Entries provided →
——————
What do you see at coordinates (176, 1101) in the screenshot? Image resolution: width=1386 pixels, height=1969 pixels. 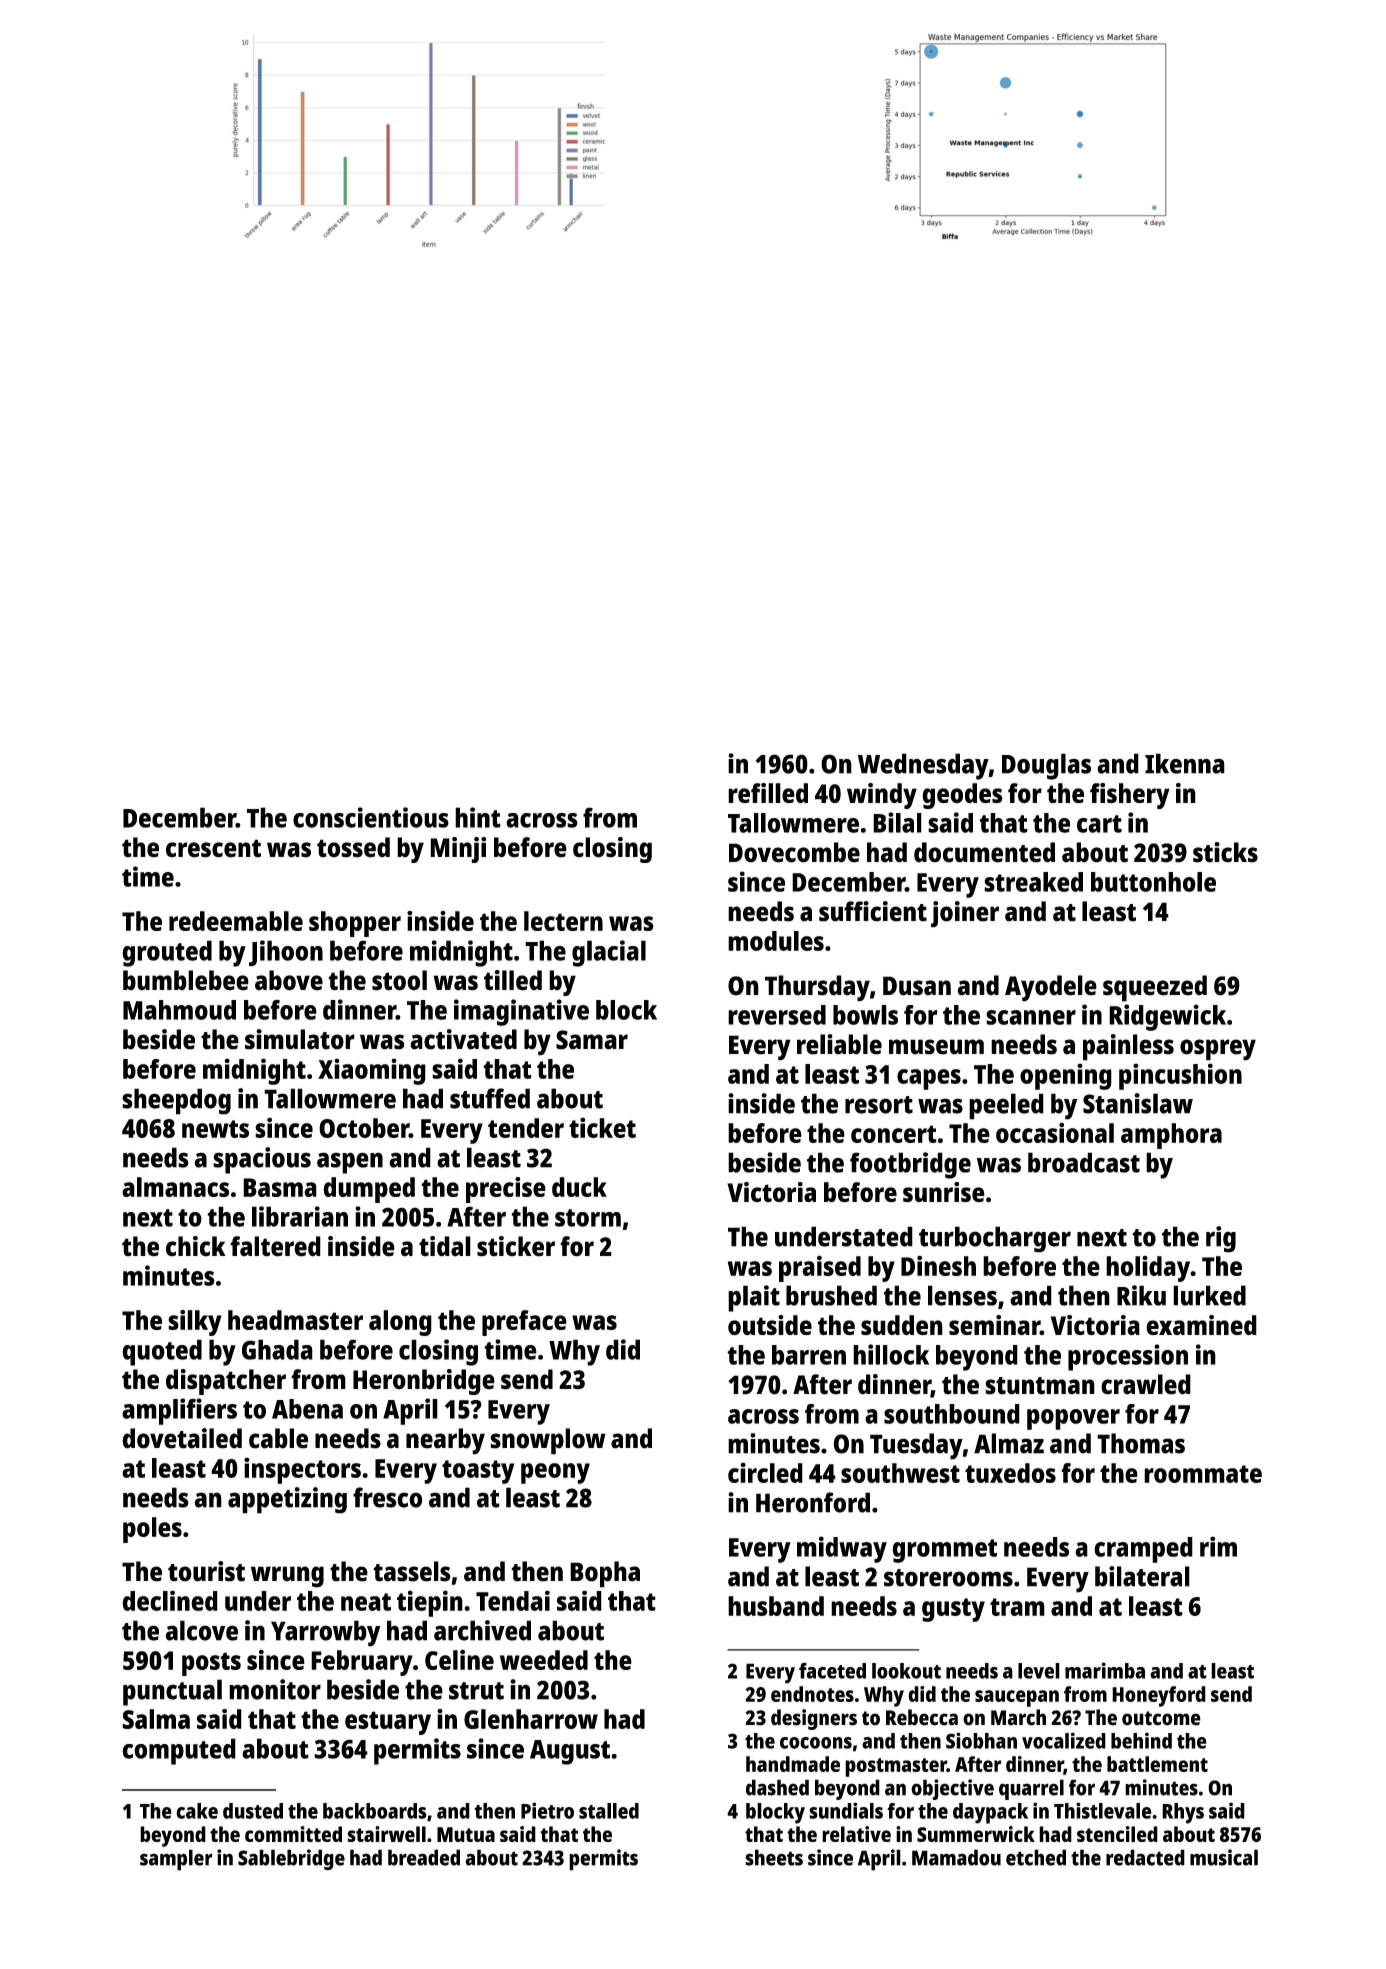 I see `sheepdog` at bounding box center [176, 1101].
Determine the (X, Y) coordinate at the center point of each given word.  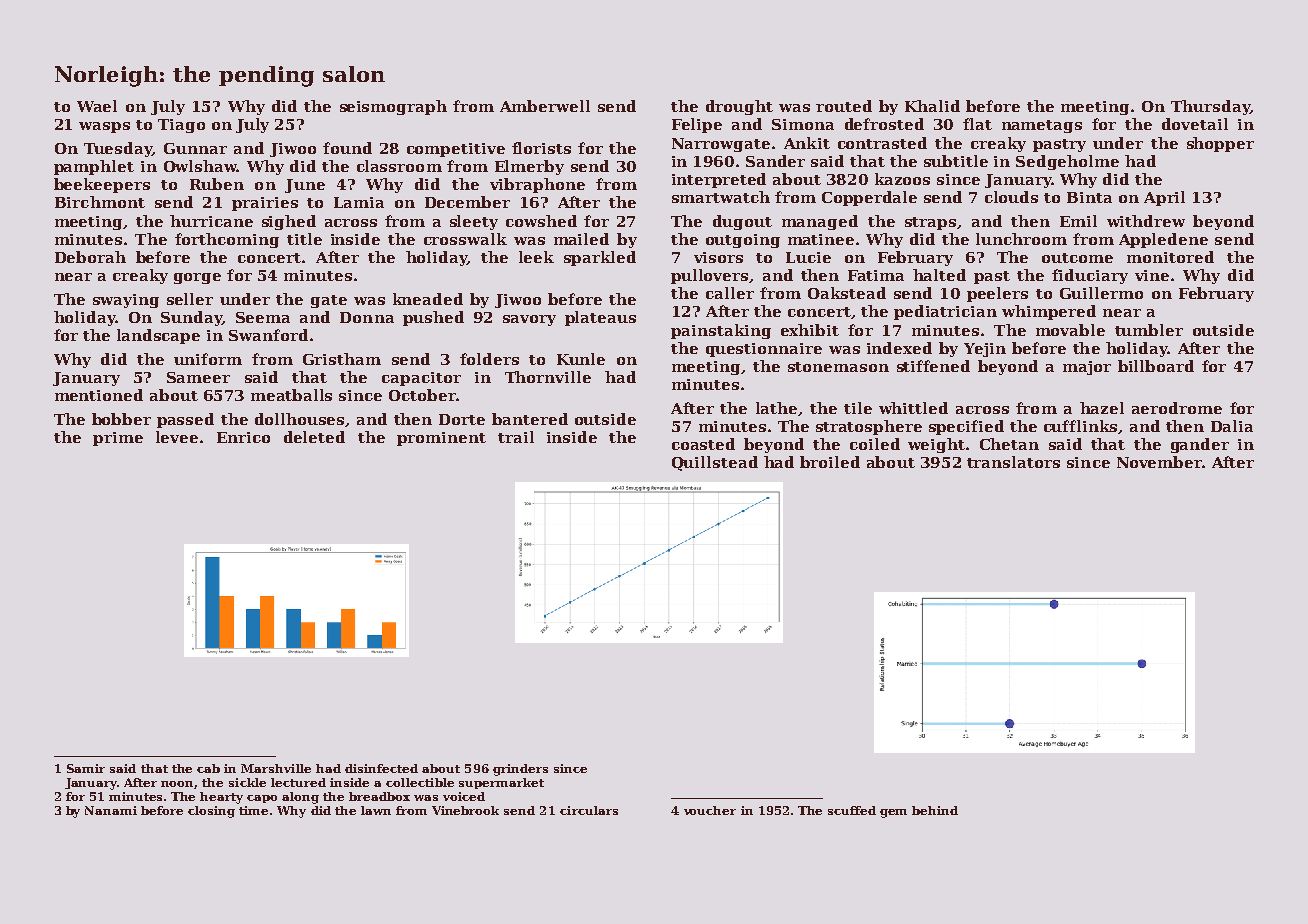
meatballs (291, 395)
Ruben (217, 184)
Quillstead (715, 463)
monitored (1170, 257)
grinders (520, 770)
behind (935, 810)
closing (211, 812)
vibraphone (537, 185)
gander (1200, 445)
——————
Exercise →
Rewrite the lines of the listing from the one containing "monitored (1170, 257)" through its end, inclusive, and lower every coordinate in their answers by 140.

The response →
monitored (1030, 117)
grinders (380, 630)
behind (795, 670)
closing (71, 672)
vibraphone (397, 45)
gander (1060, 305)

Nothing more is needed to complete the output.